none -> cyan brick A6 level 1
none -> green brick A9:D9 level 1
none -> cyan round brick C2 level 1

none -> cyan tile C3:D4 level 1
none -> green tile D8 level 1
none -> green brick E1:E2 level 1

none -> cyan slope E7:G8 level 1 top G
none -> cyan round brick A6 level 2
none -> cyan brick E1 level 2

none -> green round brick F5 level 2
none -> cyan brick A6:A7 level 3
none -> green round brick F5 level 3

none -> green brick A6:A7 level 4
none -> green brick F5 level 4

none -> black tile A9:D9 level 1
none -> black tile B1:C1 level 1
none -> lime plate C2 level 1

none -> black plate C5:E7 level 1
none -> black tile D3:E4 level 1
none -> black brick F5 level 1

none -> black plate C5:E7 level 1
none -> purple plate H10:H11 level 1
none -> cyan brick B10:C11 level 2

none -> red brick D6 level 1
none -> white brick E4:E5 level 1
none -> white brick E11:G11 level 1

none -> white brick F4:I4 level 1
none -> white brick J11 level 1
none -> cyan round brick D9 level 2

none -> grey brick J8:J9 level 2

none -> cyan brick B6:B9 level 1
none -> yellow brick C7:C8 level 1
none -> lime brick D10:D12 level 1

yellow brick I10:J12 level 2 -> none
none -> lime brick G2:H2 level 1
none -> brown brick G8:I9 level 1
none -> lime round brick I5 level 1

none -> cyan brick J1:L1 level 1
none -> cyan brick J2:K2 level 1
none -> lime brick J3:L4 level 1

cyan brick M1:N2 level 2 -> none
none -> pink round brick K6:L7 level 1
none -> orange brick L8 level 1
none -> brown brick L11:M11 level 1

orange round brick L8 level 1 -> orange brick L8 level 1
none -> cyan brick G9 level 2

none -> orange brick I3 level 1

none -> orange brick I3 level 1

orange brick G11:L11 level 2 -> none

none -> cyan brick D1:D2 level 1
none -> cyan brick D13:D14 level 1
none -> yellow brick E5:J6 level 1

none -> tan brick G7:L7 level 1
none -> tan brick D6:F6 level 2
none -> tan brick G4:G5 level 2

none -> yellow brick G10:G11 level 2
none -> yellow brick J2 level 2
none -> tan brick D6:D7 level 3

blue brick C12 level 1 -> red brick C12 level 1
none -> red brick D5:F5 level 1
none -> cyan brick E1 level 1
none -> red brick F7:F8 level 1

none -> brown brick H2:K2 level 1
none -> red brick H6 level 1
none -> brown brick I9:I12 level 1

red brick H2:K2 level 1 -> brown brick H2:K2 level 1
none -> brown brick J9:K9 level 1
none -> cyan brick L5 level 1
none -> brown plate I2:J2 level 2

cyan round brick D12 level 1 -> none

· · · · · · ·

PROBLEM |
Whenever a line of the data includes the word "black", show that line in full.

YOUR SOLUTION |
none -> black tile A9:D9 level 1
none -> black tile B1:C1 level 1
none -> black plate C5:E7 level 1
none -> black tile D3:E4 level 1
none -> black brick F5 level 1
none -> black plate C5:E7 level 1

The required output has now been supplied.